─── Record excerpts

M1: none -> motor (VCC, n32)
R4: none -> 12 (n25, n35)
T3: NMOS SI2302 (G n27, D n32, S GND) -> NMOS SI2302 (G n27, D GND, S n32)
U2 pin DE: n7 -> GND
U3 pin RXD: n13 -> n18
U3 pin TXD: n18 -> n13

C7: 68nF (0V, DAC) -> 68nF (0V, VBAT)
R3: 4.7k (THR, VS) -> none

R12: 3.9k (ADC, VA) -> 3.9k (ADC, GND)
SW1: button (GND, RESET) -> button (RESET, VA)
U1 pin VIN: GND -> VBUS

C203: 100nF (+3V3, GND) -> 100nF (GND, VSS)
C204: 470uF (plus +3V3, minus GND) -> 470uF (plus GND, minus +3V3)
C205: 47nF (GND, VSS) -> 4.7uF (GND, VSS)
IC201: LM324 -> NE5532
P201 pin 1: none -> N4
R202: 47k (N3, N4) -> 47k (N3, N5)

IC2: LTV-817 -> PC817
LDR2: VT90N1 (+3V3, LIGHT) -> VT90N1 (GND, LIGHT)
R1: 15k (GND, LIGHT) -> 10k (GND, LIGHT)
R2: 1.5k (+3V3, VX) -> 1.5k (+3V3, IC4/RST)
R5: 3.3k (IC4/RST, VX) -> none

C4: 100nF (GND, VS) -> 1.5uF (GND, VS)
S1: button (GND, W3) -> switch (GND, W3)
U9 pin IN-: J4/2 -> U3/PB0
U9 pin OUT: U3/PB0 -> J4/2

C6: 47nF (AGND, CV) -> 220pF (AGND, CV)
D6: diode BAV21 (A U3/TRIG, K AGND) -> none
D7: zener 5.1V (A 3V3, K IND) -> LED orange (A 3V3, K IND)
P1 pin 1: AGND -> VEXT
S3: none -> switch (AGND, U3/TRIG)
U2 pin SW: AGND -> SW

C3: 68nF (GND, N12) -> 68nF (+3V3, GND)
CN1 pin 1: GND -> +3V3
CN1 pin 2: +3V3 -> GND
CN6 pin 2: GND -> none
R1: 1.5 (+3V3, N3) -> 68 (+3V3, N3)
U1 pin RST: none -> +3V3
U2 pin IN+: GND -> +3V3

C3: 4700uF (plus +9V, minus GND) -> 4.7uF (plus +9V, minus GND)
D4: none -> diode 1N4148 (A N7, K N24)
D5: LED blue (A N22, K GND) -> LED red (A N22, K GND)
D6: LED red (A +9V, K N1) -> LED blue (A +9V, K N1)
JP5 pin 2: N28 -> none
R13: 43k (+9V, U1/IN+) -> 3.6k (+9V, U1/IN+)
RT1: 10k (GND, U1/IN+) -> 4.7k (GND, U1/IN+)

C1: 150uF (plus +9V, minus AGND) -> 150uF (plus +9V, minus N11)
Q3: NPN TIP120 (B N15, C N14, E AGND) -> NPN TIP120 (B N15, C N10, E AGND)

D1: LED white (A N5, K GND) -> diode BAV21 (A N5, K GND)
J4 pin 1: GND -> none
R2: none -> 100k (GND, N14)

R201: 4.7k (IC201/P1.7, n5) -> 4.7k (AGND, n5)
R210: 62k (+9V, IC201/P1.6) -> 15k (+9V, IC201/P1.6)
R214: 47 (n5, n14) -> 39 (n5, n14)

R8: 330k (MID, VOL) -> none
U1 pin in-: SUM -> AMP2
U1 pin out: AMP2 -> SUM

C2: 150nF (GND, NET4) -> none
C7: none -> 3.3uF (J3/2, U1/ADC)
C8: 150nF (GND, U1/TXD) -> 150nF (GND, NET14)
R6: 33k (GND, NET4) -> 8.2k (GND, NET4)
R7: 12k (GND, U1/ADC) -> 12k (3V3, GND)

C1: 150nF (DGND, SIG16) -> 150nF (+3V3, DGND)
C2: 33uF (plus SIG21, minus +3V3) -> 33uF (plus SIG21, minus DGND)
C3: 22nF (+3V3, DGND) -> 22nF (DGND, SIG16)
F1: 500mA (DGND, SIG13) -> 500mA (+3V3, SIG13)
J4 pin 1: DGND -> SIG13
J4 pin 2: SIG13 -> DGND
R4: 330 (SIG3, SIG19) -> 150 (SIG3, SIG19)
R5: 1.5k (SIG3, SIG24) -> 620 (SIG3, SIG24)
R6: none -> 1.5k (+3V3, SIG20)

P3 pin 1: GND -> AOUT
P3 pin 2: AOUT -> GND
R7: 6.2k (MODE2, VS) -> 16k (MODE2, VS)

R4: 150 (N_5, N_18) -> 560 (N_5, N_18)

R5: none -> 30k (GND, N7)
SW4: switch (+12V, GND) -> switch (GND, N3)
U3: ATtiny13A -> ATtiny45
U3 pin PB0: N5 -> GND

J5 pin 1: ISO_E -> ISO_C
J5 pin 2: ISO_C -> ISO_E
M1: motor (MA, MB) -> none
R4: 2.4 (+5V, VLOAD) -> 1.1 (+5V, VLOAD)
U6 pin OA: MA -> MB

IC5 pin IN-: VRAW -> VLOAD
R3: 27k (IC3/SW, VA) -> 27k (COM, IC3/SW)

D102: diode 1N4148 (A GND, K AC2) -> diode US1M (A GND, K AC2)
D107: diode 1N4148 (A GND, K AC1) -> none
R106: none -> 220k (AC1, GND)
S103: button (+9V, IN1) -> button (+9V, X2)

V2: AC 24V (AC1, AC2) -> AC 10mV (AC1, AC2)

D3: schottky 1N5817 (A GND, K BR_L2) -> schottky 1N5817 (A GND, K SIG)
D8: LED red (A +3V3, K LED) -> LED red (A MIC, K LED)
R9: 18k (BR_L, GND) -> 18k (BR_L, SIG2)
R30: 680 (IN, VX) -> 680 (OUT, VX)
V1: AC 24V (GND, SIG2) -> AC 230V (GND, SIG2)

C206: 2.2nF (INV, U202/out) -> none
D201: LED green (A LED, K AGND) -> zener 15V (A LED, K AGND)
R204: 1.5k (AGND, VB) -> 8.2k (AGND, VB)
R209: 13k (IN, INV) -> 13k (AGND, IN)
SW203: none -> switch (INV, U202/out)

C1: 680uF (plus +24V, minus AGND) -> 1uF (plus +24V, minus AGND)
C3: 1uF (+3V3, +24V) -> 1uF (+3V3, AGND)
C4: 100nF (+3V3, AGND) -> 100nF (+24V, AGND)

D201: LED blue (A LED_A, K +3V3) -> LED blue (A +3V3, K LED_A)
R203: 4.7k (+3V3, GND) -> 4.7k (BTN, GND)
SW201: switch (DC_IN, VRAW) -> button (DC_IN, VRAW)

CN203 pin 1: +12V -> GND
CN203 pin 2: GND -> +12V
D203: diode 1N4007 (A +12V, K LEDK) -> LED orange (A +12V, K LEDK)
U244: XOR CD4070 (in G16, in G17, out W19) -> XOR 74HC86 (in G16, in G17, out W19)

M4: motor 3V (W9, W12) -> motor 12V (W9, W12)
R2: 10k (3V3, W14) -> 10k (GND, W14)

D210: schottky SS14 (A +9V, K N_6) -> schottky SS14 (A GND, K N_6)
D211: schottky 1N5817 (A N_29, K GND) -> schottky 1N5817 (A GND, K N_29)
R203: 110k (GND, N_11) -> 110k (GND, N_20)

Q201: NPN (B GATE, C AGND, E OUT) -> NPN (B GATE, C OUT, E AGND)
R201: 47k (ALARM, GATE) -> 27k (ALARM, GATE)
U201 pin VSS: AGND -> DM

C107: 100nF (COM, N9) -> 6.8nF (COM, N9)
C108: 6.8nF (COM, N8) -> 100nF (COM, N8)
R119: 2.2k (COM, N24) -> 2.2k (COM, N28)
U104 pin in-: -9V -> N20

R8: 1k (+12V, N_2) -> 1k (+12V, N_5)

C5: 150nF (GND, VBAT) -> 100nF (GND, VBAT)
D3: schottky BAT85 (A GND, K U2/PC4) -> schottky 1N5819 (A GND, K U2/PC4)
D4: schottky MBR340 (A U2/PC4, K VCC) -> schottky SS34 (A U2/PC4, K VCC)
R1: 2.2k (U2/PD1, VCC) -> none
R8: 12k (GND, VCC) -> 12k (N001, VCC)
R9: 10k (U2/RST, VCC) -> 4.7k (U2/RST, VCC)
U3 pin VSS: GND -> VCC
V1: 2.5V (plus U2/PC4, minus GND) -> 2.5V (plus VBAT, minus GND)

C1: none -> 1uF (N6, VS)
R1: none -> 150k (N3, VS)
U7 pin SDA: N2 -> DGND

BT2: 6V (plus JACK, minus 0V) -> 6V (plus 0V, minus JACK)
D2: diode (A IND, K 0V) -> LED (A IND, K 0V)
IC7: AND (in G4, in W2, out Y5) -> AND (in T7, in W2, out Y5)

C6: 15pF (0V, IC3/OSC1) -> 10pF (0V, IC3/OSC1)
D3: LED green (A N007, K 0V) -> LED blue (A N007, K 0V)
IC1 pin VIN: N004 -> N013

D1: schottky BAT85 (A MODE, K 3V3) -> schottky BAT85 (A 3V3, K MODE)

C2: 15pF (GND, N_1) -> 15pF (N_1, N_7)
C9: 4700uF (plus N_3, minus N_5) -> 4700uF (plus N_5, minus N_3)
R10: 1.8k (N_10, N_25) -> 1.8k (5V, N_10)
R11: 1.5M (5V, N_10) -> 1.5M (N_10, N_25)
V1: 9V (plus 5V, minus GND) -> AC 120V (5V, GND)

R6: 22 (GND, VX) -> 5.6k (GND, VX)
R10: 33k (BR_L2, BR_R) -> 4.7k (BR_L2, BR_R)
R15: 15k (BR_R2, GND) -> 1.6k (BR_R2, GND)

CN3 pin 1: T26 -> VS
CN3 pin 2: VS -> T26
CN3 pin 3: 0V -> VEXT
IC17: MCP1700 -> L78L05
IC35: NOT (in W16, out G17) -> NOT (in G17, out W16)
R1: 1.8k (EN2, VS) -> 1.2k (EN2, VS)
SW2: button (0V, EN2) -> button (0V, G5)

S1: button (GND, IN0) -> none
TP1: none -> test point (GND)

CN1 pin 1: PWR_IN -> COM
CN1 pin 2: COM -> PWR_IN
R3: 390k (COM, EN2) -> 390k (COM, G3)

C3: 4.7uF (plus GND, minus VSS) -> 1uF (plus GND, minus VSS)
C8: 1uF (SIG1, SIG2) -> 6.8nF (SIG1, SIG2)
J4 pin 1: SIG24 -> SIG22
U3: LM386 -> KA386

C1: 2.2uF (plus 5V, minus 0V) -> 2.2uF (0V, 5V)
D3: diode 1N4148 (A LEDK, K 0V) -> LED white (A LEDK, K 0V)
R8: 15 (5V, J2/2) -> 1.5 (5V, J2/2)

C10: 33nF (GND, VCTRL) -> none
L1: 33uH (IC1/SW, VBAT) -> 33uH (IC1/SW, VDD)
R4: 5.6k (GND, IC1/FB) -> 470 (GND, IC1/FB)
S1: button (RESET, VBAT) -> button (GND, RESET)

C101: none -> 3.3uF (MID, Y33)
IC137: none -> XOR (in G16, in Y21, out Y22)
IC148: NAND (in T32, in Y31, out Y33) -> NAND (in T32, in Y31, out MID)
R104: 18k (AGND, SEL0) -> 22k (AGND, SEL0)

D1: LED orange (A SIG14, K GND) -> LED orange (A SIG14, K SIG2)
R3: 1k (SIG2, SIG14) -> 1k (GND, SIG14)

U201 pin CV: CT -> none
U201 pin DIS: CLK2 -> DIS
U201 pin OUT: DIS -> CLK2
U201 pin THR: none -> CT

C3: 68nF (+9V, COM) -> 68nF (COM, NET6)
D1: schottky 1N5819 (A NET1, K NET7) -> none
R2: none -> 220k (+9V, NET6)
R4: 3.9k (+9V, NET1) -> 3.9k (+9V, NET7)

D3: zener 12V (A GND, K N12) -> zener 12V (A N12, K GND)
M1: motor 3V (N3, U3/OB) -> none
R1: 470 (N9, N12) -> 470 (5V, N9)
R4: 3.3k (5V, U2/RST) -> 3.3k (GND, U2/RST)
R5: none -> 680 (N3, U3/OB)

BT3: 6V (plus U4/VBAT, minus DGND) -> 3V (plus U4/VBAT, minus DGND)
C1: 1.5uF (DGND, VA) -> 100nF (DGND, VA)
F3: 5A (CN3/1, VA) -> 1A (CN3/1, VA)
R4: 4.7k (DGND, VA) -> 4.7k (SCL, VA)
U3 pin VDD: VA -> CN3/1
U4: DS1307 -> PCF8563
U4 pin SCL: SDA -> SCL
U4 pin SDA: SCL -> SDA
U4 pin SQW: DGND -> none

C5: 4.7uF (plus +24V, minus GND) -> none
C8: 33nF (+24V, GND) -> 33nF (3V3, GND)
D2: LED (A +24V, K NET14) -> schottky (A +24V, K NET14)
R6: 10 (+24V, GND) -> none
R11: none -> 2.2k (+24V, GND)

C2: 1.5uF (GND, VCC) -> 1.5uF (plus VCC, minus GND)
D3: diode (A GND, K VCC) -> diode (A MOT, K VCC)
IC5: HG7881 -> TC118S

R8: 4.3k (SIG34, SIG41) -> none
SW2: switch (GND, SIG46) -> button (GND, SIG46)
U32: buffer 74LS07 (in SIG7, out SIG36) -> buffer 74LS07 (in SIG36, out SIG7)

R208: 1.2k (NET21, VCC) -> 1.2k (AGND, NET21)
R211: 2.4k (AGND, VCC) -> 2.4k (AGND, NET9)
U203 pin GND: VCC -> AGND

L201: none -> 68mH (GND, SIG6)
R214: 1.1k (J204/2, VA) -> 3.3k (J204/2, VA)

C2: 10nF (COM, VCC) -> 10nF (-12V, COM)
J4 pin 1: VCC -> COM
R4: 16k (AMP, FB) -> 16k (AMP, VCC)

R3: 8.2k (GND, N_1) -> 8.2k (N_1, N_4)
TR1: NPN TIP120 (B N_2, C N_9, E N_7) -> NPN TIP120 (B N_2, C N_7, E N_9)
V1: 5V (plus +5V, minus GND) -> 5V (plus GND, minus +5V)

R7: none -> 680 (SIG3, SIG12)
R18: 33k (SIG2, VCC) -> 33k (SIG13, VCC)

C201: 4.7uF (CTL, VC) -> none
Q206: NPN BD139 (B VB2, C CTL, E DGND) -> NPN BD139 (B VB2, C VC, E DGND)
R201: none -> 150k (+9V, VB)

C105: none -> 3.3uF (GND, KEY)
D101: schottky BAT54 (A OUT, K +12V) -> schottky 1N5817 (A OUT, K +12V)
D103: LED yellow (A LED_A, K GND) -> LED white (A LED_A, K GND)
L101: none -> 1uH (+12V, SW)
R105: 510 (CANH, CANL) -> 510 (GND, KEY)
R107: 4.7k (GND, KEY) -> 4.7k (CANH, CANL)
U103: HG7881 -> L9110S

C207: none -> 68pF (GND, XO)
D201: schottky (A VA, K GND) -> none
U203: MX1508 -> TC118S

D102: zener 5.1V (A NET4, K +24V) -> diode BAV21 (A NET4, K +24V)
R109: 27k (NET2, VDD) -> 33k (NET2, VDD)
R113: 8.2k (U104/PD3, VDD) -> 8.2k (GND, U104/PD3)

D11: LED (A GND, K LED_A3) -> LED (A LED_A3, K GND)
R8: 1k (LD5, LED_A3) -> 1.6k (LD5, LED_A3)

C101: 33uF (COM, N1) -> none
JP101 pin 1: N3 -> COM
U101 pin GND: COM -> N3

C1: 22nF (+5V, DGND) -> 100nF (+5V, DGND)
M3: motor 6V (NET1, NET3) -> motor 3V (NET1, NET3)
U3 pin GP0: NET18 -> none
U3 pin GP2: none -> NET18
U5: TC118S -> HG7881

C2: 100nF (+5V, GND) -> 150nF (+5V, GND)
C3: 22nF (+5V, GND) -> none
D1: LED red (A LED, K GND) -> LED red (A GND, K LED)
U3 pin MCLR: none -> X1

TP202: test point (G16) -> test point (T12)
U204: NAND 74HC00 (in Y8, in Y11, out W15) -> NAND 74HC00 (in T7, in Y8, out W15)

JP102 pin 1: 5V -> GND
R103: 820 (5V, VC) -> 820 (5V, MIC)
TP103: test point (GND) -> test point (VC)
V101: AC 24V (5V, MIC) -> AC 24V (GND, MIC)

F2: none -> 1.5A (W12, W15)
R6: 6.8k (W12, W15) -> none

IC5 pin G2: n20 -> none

──────

*Task*
Which of the lines above include the word "white"? List those lines.

*Reply to the exercise*
D1: LED white (A N5, K GND) -> diode BAV21 (A N5, K GND)
D3: diode 1N4148 (A LEDK, K 0V) -> LED white (A LEDK, K 0V)
D103: LED yellow (A LED_A, K GND) -> LED white (A LED_A, K GND)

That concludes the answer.